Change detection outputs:
------------------------------------------------------------------------
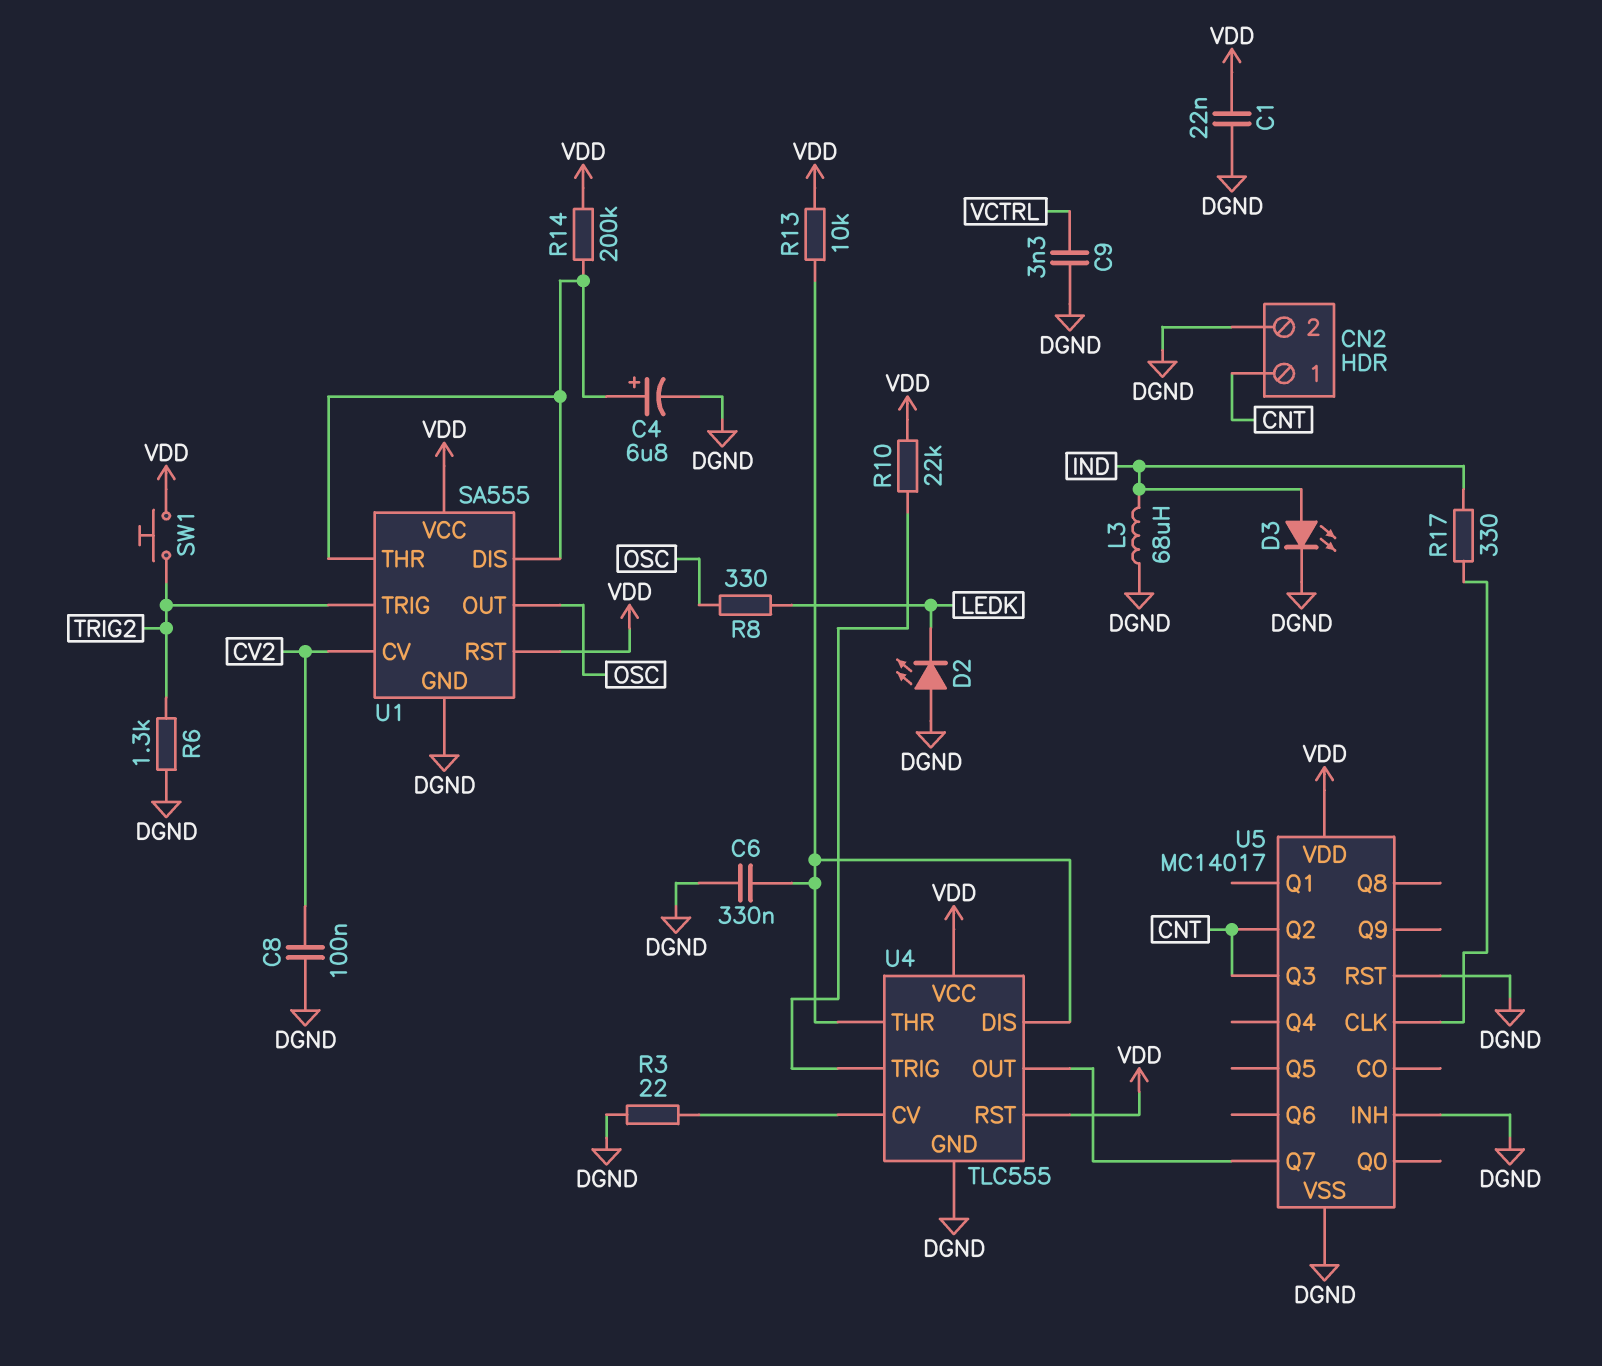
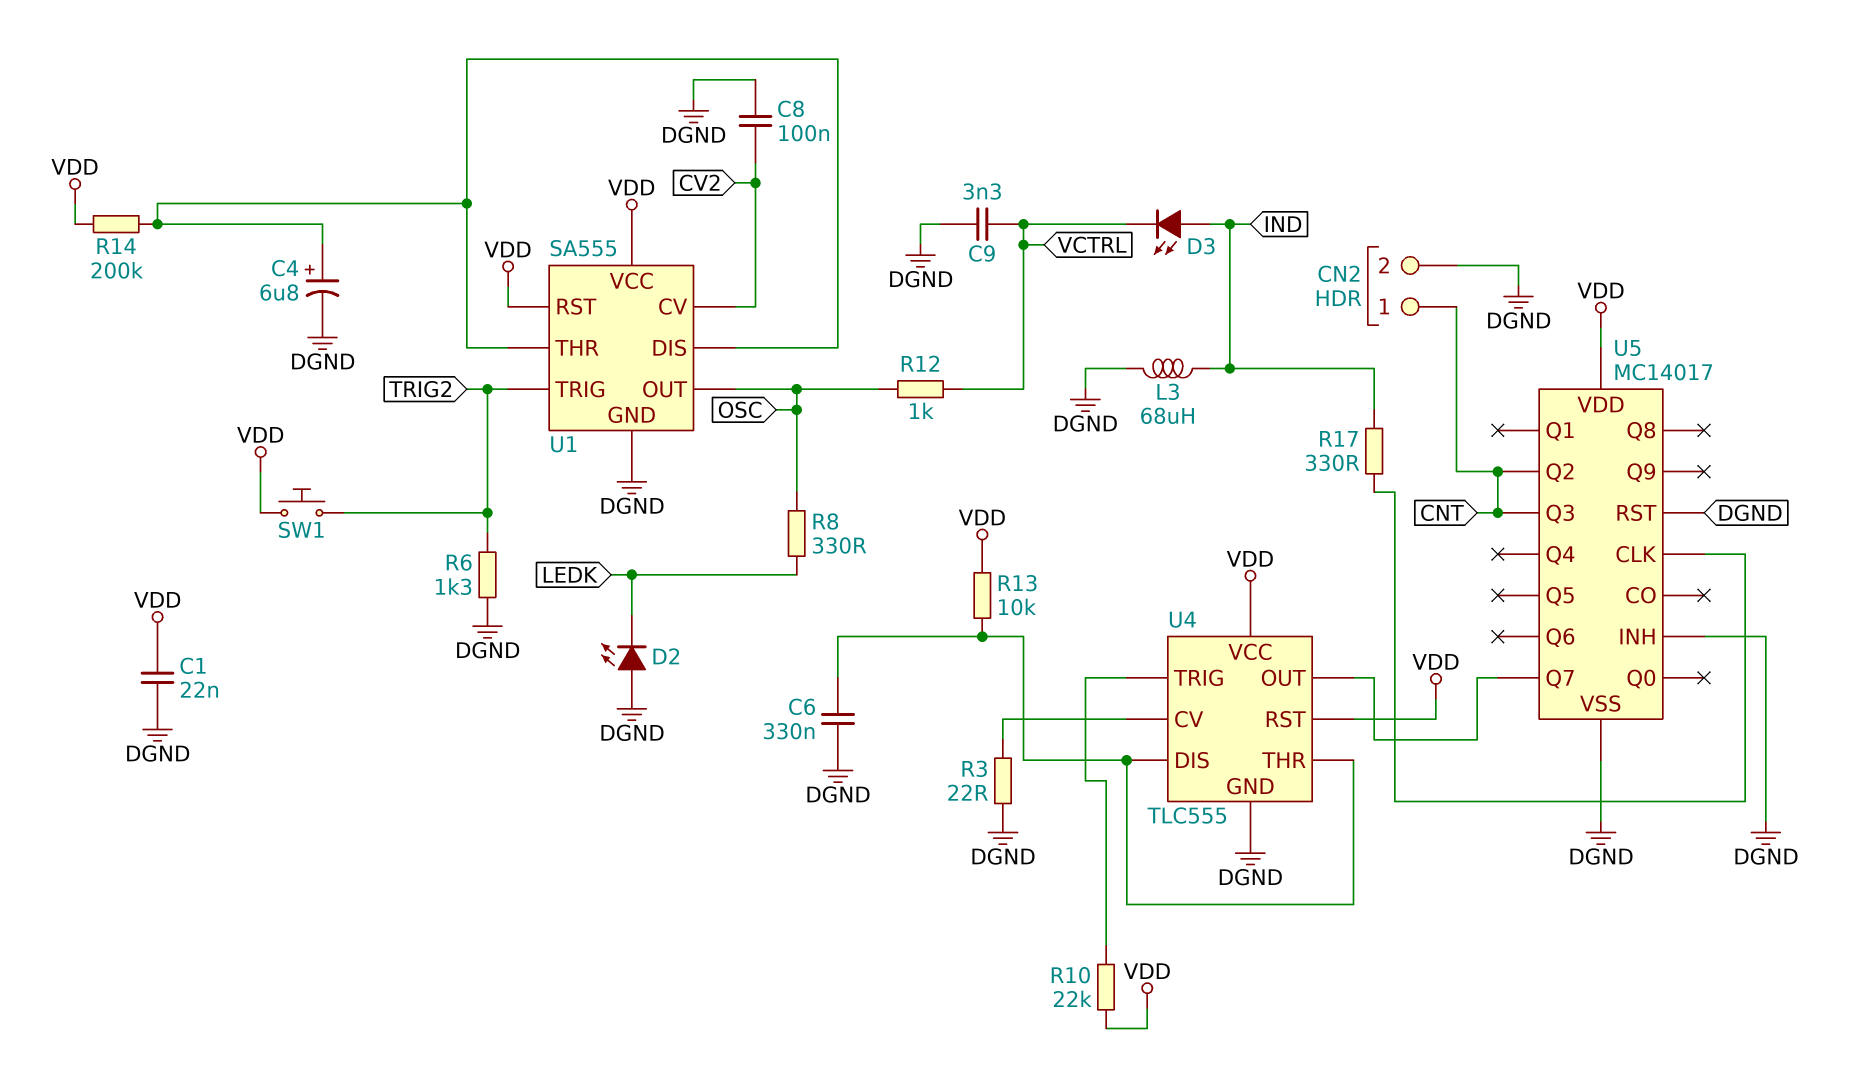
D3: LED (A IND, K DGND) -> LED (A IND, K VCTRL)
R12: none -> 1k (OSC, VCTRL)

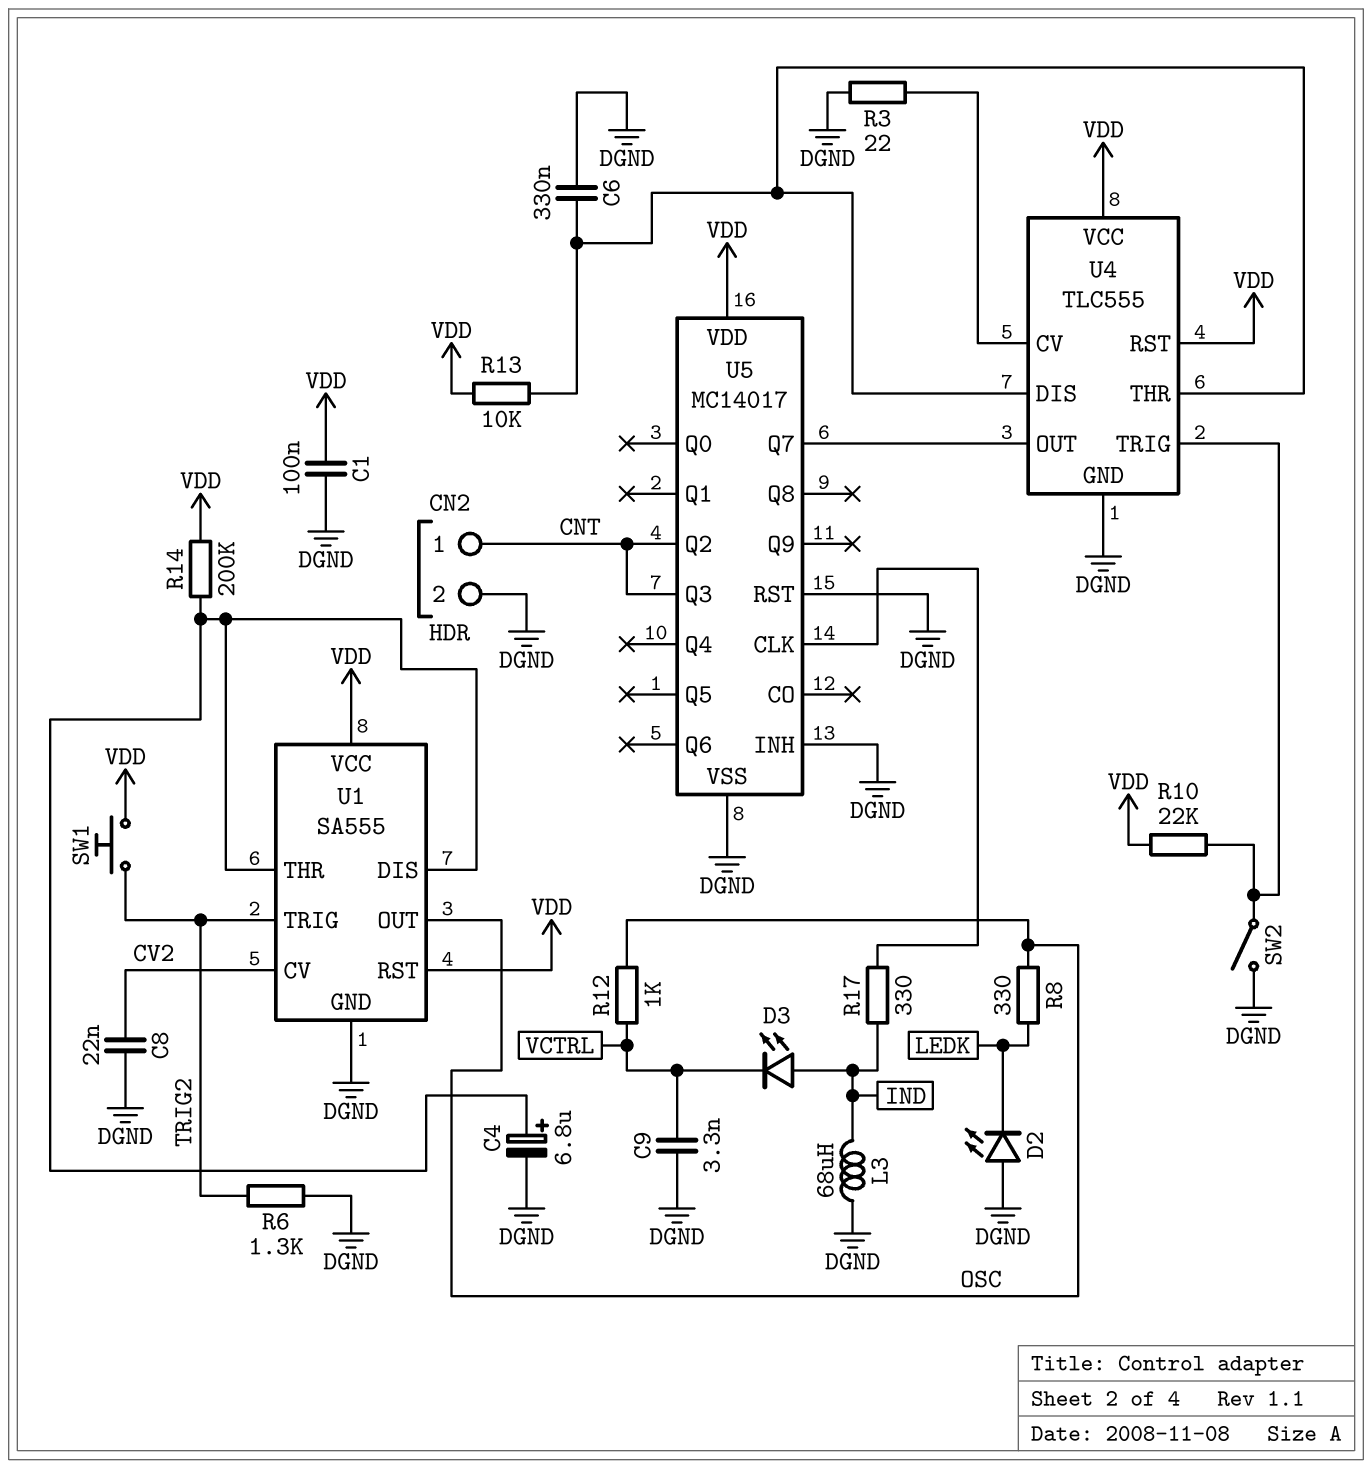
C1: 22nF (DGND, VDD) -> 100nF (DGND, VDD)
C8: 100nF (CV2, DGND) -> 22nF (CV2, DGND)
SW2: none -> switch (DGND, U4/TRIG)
------------------------------------------------------------------------
__Problem description__: So that the copy stays exact, reproduce each record word for word and leave its images out.

__Result__:
D3: LED (A IND, K DGND) -> LED (A IND, K VCTRL)
R12: none -> 1k (OSC, VCTRL)

C1: 22nF (DGND, VDD) -> 100nF (DGND, VDD)
C8: 100nF (CV2, DGND) -> 22nF (CV2, DGND)
SW2: none -> switch (DGND, U4/TRIG)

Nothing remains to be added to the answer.